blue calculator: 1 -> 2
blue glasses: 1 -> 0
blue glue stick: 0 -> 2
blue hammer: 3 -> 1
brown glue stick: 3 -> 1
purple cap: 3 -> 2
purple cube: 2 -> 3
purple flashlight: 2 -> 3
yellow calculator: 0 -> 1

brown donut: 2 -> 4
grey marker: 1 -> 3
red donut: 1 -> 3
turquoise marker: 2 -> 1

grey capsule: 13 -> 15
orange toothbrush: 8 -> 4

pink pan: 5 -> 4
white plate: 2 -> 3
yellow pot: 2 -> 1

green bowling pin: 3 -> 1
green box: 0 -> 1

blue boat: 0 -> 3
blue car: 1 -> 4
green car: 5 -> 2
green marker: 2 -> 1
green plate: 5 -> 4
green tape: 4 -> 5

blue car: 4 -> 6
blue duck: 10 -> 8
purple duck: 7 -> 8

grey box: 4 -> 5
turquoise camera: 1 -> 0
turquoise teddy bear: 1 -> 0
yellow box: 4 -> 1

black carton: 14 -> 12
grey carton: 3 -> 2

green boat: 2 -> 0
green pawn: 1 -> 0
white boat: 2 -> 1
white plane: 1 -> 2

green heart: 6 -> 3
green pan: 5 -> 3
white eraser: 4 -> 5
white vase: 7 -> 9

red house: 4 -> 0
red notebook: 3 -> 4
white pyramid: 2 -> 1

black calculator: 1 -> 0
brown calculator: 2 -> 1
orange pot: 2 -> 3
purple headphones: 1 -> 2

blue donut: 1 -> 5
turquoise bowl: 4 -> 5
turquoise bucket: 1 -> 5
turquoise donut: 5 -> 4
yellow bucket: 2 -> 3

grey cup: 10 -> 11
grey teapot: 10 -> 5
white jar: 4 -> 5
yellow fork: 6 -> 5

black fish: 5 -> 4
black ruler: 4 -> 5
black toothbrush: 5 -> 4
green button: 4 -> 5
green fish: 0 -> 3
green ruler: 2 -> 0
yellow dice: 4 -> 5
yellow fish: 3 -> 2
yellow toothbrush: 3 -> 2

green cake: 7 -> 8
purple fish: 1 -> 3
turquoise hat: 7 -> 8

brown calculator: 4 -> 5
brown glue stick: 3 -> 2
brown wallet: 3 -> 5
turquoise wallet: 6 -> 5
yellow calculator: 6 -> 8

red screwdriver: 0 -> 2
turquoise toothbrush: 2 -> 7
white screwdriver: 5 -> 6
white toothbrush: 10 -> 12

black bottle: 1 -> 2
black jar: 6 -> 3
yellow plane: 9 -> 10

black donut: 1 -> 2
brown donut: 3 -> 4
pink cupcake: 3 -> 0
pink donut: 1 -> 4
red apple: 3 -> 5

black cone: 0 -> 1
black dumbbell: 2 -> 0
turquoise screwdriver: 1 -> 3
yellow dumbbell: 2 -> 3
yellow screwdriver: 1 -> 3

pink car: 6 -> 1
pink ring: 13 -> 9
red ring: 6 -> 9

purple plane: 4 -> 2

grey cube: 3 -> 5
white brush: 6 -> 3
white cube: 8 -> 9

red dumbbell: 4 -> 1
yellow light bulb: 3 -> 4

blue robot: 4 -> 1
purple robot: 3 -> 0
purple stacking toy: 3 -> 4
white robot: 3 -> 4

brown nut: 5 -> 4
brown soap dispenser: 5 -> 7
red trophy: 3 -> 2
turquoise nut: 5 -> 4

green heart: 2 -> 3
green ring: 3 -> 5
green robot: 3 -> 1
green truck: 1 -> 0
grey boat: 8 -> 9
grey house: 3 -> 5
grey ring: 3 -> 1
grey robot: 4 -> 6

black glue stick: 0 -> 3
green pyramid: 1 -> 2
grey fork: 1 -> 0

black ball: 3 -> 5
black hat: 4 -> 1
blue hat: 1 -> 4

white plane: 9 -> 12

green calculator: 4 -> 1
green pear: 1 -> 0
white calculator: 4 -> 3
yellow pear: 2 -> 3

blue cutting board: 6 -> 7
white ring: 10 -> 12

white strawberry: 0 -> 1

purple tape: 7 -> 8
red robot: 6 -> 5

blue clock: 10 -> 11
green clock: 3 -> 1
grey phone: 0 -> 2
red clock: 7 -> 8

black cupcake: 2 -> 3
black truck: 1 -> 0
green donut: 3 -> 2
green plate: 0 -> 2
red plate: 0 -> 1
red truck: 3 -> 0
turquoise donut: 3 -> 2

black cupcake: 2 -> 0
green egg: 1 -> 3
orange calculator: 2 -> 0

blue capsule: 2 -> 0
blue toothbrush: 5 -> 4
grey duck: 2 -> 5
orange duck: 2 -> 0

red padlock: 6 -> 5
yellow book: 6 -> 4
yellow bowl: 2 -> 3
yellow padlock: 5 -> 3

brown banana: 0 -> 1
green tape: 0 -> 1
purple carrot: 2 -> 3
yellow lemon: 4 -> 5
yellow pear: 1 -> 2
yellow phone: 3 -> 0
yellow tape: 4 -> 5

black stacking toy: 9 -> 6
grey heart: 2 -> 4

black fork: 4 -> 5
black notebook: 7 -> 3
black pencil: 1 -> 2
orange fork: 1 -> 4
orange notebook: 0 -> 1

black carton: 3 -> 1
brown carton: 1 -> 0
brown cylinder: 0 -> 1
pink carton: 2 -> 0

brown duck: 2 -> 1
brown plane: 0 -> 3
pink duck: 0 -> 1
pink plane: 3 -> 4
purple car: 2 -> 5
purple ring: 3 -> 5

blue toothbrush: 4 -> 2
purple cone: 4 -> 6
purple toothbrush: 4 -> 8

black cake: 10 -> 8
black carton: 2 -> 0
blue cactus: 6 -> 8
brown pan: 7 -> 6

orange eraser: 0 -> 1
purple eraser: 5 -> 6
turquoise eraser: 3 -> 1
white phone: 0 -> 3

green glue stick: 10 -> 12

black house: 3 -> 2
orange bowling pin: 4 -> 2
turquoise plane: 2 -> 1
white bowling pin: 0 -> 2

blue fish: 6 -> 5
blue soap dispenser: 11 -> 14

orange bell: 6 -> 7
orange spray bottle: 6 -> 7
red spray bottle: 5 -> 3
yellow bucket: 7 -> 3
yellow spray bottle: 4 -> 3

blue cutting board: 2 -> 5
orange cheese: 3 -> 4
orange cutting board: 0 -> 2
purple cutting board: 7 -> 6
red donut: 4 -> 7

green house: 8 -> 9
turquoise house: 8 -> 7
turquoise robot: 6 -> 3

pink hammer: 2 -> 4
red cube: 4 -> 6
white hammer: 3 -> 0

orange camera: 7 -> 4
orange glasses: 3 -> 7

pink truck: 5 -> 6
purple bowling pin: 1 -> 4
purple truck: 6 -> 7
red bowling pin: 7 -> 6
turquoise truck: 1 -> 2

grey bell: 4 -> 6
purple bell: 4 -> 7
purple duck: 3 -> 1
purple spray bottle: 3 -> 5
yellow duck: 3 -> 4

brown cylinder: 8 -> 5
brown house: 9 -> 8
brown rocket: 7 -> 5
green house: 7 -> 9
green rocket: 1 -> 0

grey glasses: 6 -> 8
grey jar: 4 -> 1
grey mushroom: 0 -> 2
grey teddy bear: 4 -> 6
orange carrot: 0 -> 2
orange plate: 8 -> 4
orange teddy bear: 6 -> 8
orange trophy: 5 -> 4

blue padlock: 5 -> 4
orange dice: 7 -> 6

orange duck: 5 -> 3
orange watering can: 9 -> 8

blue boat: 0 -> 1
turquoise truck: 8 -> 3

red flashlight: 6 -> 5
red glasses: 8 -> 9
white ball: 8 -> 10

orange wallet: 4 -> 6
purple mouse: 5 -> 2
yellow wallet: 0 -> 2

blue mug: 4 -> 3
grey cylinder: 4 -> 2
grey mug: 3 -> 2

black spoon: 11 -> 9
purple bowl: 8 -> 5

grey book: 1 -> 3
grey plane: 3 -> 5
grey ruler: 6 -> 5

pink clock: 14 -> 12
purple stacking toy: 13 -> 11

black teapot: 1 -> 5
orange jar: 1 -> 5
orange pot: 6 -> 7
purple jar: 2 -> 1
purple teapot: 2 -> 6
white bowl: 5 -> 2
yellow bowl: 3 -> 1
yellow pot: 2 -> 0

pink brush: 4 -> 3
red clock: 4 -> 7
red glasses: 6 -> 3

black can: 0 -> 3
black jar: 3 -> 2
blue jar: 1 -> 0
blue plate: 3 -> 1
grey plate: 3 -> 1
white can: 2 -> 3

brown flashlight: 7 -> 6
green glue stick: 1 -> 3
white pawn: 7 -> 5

### TASK GOAL
In the listing above, find the line with "yellow pot: 2 -> 0", then copy it and every later line exactly, through the last line, and nothing else.

### TASK SOLUTION
yellow pot: 2 -> 0

pink brush: 4 -> 3
red clock: 4 -> 7
red glasses: 6 -> 3

black can: 0 -> 3
black jar: 3 -> 2
blue jar: 1 -> 0
blue plate: 3 -> 1
grey plate: 3 -> 1
white can: 2 -> 3

brown flashlight: 7 -> 6
green glue stick: 1 -> 3
white pawn: 7 -> 5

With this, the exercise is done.